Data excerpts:
----------

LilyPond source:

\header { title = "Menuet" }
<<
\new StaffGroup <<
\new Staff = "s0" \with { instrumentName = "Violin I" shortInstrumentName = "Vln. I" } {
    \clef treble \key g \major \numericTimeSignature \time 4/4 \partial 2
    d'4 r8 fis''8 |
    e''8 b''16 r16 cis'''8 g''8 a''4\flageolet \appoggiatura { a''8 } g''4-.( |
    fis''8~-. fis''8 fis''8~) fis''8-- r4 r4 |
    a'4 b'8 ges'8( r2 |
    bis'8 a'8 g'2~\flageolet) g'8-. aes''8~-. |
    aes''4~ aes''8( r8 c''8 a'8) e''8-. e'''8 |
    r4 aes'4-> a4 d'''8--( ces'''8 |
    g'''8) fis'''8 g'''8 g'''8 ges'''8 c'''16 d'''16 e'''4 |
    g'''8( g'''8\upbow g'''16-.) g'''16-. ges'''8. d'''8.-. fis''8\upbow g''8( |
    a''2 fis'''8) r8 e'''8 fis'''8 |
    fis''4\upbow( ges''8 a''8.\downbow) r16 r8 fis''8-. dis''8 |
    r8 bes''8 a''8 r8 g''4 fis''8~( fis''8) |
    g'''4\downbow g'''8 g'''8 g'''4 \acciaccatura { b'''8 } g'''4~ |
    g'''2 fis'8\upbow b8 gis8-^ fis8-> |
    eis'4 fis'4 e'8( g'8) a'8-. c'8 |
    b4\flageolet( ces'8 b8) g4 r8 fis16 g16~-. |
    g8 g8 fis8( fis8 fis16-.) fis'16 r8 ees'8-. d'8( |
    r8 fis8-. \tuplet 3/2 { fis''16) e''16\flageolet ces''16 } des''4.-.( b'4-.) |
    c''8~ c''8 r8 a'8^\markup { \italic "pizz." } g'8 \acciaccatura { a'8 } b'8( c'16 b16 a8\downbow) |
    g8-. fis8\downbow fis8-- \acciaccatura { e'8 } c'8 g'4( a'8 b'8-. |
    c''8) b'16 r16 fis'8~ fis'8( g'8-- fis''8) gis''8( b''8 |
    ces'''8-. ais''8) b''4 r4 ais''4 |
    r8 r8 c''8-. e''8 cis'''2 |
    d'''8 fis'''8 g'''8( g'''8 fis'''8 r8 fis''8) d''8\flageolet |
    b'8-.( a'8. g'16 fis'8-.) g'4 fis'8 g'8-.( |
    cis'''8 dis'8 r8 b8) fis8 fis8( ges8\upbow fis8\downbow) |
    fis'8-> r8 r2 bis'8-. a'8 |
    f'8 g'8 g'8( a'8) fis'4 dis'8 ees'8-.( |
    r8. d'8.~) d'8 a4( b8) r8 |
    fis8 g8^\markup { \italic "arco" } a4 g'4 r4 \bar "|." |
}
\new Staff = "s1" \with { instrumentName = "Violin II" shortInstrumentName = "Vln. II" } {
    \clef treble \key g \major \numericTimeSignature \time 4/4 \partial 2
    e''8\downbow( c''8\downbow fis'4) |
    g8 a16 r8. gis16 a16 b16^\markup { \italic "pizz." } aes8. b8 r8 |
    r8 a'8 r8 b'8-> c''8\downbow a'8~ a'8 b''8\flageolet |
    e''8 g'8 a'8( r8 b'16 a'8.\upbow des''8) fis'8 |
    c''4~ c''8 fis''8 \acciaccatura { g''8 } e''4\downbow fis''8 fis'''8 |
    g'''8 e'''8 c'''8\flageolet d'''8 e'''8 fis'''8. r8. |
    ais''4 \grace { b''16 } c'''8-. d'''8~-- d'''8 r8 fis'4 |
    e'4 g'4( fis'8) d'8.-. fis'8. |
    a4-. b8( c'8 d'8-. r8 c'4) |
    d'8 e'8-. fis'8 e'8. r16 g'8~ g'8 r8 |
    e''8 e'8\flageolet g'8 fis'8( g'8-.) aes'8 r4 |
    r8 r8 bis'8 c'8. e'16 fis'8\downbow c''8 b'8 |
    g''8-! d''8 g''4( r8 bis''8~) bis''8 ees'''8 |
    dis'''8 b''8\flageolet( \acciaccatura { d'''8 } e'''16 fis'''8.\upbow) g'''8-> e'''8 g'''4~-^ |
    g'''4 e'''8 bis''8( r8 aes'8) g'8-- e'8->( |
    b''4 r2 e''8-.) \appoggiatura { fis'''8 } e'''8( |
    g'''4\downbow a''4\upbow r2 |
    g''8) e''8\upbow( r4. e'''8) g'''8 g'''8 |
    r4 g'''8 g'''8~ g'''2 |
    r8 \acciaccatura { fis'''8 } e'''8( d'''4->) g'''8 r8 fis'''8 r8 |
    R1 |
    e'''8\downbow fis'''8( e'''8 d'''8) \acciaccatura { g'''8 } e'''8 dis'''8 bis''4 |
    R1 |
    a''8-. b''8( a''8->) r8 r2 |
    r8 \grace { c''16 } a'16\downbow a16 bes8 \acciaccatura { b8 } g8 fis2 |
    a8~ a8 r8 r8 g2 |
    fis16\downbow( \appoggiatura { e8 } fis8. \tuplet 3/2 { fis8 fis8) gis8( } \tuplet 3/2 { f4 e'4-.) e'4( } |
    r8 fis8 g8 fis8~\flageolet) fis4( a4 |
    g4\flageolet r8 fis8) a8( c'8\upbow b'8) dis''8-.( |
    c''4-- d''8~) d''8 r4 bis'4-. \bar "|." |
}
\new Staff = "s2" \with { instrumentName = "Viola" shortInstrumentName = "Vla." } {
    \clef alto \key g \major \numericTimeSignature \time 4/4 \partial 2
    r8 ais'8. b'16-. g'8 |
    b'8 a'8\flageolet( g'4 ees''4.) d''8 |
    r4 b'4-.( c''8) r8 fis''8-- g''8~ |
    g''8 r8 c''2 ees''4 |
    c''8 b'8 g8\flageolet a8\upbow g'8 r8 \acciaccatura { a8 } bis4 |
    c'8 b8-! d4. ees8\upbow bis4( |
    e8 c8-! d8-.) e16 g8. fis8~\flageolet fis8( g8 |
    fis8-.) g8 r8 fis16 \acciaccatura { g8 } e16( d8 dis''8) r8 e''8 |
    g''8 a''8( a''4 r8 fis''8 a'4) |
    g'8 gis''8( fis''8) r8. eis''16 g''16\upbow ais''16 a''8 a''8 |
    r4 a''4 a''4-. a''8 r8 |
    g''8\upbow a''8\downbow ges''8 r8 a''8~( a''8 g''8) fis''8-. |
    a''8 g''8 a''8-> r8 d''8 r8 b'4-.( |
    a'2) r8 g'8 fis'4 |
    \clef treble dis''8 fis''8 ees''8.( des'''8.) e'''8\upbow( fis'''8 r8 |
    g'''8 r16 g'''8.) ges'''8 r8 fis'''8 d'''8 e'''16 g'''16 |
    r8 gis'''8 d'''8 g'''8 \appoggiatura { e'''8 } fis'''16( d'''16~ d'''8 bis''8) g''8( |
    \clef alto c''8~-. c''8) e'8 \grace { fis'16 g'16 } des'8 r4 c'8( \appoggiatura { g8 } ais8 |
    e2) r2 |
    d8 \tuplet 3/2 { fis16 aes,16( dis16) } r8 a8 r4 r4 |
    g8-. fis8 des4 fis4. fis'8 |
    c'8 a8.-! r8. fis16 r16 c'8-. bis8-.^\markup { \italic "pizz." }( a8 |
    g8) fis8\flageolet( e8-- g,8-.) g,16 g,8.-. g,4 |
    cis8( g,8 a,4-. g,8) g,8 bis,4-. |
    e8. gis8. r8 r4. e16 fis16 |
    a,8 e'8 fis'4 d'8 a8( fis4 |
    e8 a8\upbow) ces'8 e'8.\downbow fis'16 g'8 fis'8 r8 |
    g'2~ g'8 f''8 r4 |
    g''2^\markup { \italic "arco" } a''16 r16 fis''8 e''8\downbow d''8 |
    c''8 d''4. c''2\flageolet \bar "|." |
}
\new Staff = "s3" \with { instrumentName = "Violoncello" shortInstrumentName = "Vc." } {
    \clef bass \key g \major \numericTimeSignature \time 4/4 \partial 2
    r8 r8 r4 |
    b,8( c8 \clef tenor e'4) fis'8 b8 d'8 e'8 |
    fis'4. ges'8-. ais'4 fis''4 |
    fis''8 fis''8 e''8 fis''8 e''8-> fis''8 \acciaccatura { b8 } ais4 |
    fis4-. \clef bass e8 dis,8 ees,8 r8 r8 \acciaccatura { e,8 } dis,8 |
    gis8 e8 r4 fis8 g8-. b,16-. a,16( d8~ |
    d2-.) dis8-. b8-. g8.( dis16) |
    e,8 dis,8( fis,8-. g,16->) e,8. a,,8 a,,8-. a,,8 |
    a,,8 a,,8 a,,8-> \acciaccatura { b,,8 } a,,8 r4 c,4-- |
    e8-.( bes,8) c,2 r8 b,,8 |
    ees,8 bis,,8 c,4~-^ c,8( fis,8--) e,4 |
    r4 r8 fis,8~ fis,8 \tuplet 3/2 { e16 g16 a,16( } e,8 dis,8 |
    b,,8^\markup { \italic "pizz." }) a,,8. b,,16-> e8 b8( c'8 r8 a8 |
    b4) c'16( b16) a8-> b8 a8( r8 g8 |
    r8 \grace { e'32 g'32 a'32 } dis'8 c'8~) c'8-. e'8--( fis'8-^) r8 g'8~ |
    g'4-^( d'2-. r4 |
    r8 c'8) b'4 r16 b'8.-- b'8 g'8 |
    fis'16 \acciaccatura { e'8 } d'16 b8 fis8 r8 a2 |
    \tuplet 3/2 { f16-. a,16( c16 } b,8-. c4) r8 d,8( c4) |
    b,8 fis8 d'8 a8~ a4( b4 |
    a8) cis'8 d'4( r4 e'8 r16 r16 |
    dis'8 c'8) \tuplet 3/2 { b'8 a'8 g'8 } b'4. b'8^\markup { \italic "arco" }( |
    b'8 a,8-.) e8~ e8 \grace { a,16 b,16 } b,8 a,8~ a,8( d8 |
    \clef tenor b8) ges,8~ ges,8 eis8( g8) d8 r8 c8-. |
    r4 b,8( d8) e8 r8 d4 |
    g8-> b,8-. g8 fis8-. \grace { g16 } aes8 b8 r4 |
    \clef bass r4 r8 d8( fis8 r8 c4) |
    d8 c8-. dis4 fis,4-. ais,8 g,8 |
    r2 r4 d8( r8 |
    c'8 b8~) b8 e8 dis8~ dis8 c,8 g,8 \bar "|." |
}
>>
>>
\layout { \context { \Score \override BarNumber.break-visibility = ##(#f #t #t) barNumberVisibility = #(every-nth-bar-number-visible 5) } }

----------

REQUIREMENTS: Show every line in the rows above that contains the string "shortInstrumentName", copying each line in full.

SOLUTION FOR THIS PROBLEM:
\new Staff = "s0" \with { instrumentName = "Violin I" shortInstrumentName = "Vln. I" } {
\new Staff = "s1" \with { instrumentName = "Violin II" shortInstrumentName = "Vln. II" } {
\new Staff = "s2" \with { instrumentName = "Viola" shortInstrumentName = "Vla." } {
\new Staff = "s3" \with { instrumentName = "Violoncello" shortInstrumentName = "Vc." } {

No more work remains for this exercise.